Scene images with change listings
□ □ □ □ □ □ □

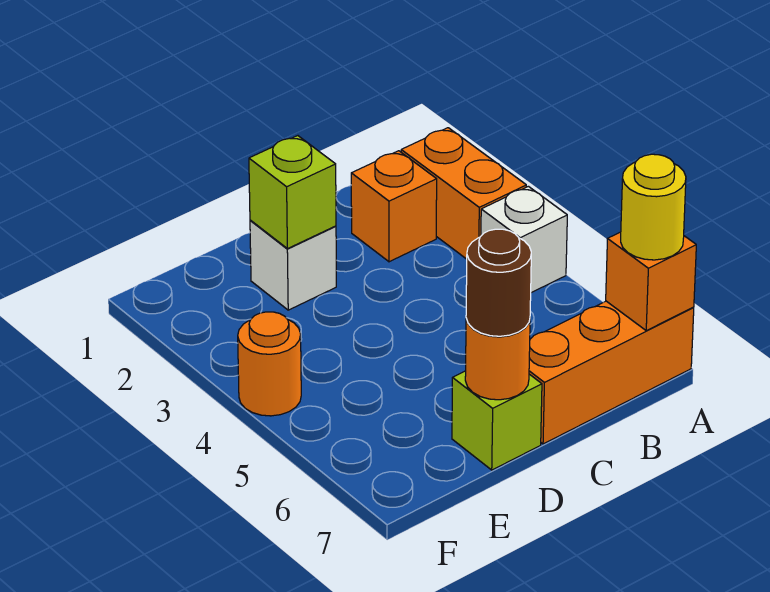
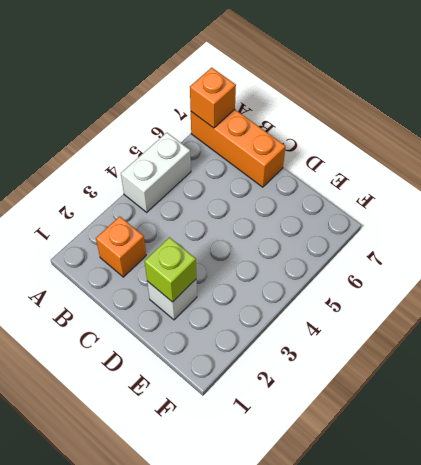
white brick A4:A5 level 1 -> white brick A4 level 1
none -> orange brick A2:A3 level 1
none -> lime brick D7 level 1
none -> orange round brick F4 level 1

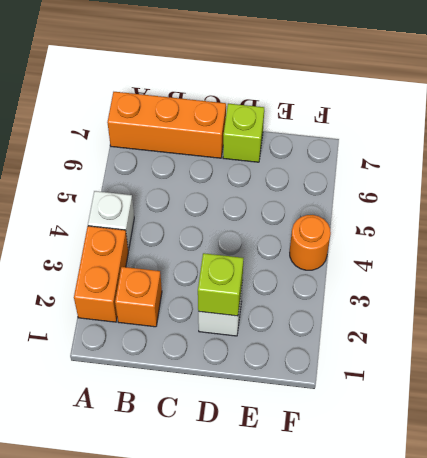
none -> orange brick A7 level 2
none -> orange round brick D7 level 2
none -> yellow round brick A7 level 3

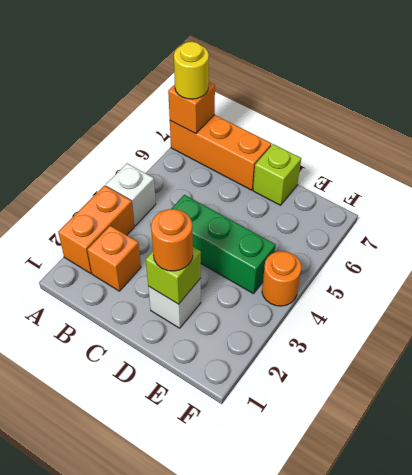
green brick C4:E4 level 1 -> none
orange round brick D2 level 3 -> orange round brick D7 level 2
none -> brown round brick D7 level 3

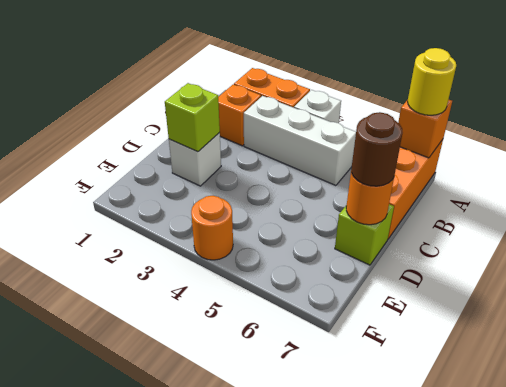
white brick B3:B5 level 1 -> none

□ □ □ □ □ □ □

> Exercise instructions
Retype all the data exactly. Omit pictures.

> Result of this exercise
white brick A4:A5 level 1 -> white brick A4 level 1
none -> orange brick A2:A3 level 1
none -> lime brick D7 level 1
none -> orange round brick F4 level 1

none -> orange brick A7 level 2
none -> orange round brick D7 level 2
none -> yellow round brick A7 level 3

green brick C4:E4 level 1 -> none
orange round brick D2 level 3 -> orange round brick D7 level 2
none -> brown round brick D7 level 3

white brick B3:B5 level 1 -> none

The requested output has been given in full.